Task requirements. When you repeat the records, keep every word exact and drop each picture.

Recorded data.
□ □ □ □ □ □ □

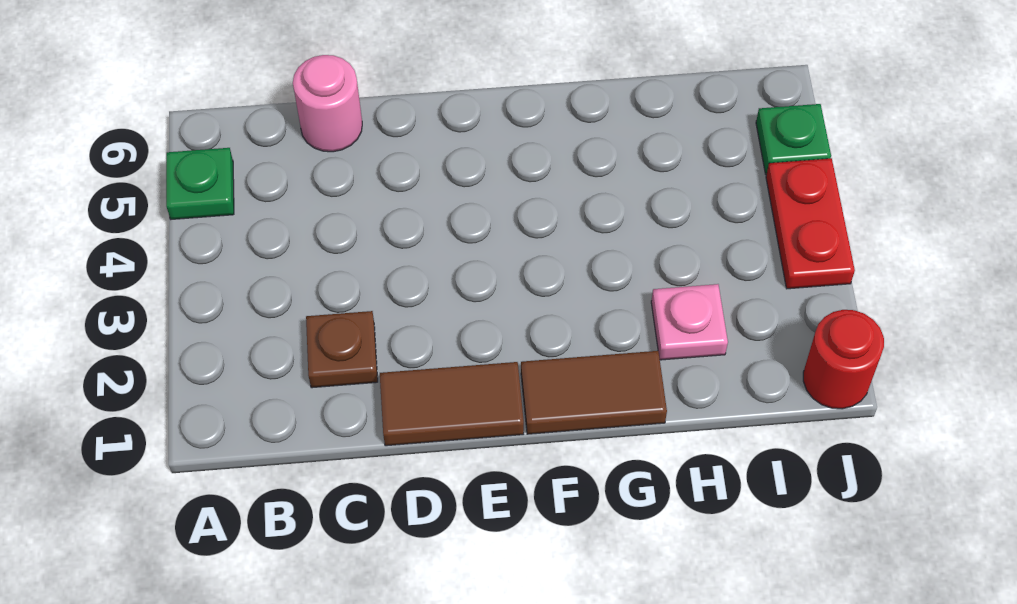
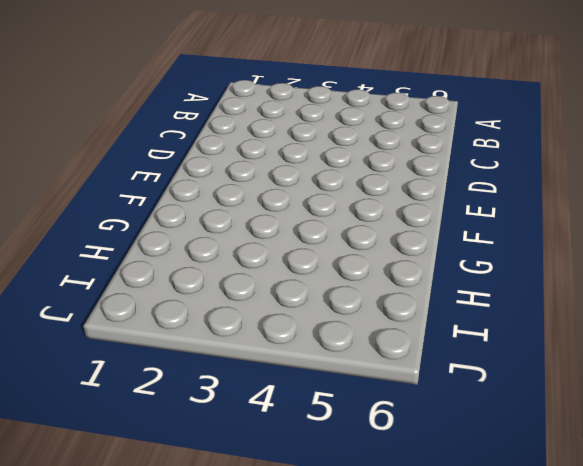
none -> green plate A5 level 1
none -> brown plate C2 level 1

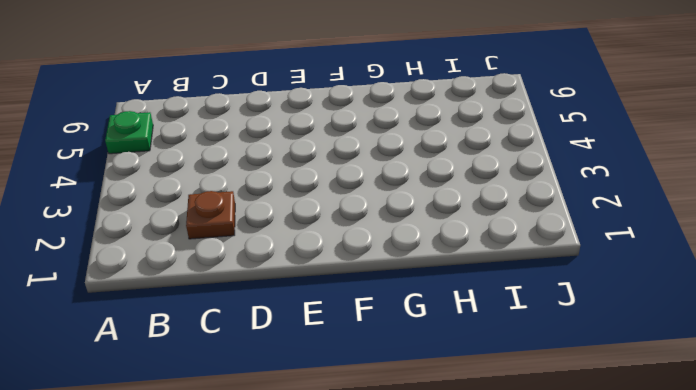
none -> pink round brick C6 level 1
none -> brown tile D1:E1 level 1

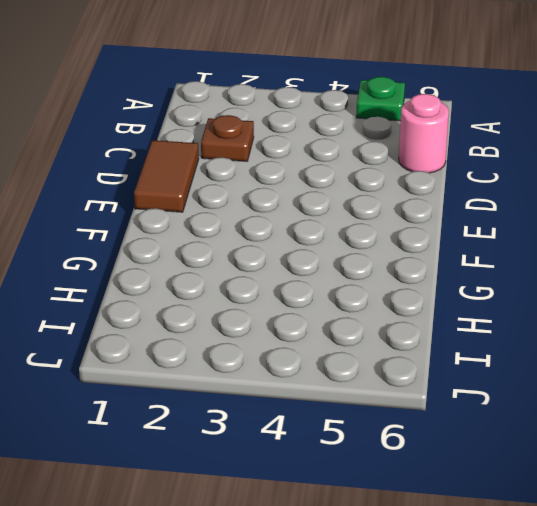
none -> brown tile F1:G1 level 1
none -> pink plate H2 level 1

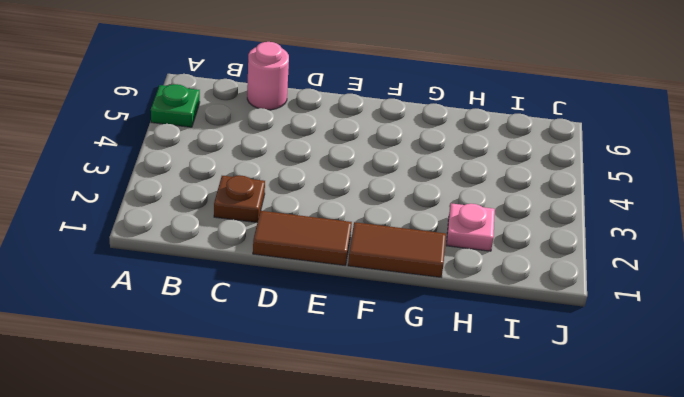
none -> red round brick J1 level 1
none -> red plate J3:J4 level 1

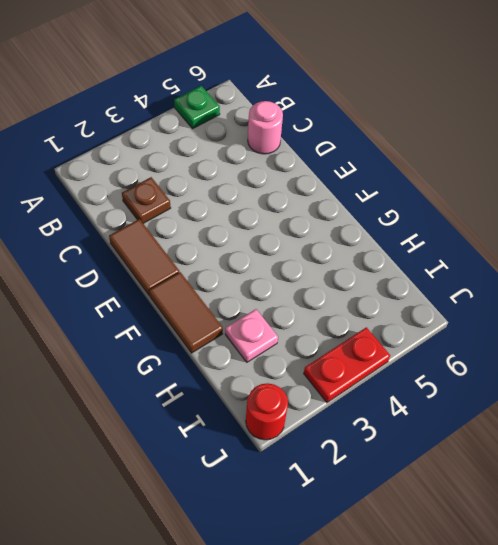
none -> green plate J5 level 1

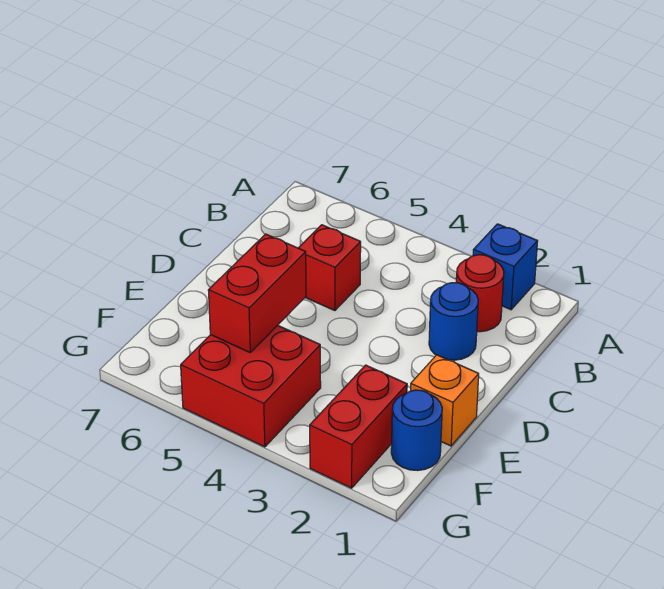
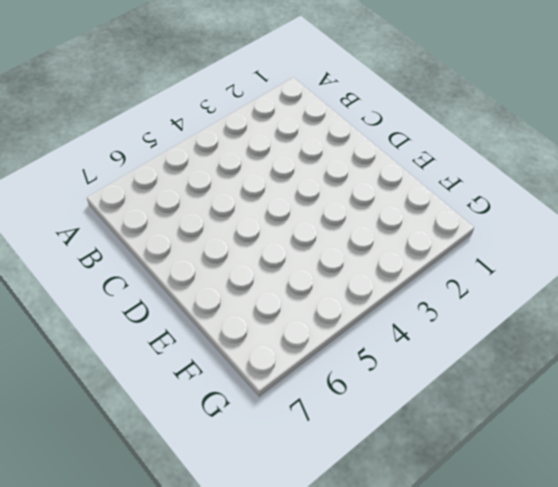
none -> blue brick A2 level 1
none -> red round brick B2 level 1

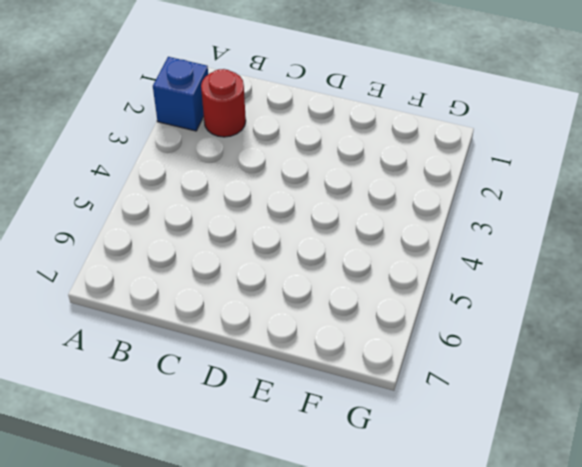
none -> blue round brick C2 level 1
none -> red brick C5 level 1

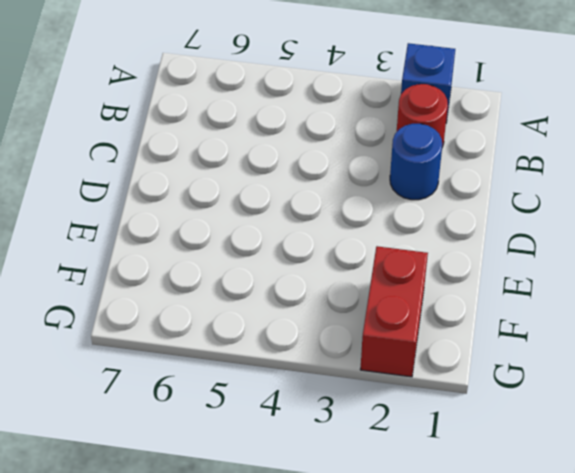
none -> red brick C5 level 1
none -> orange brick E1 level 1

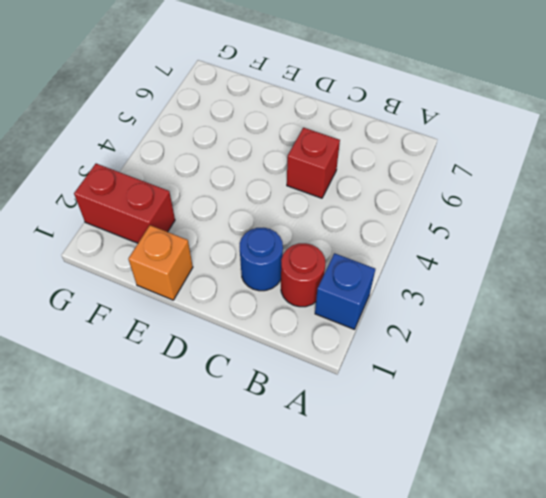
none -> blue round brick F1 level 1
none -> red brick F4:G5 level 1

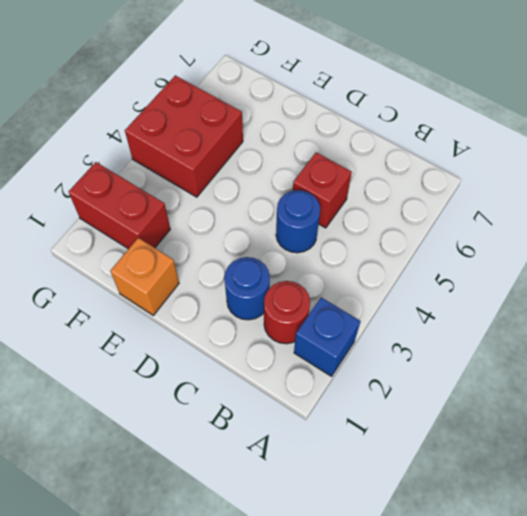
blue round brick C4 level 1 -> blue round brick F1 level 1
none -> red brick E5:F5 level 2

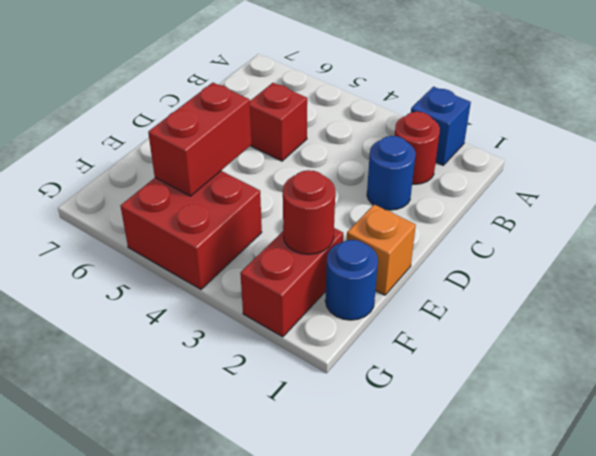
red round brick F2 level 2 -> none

□ □ □ □ □ □ □

Answer below.
none -> green plate A5 level 1
none -> brown plate C2 level 1

none -> pink round brick C6 level 1
none -> brown tile D1:E1 level 1

none -> brown tile F1:G1 level 1
none -> pink plate H2 level 1

none -> red round brick J1 level 1
none -> red plate J3:J4 level 1

none -> green plate J5 level 1

none -> blue brick A2 level 1
none -> red round brick B2 level 1

none -> blue round brick C2 level 1
none -> red brick C5 level 1

none -> red brick C5 level 1
none -> orange brick E1 level 1

none -> blue round brick F1 level 1
none -> red brick F4:G5 level 1

blue round brick C4 level 1 -> blue round brick F1 level 1
none -> red brick E5:F5 level 2

red round brick F2 level 2 -> none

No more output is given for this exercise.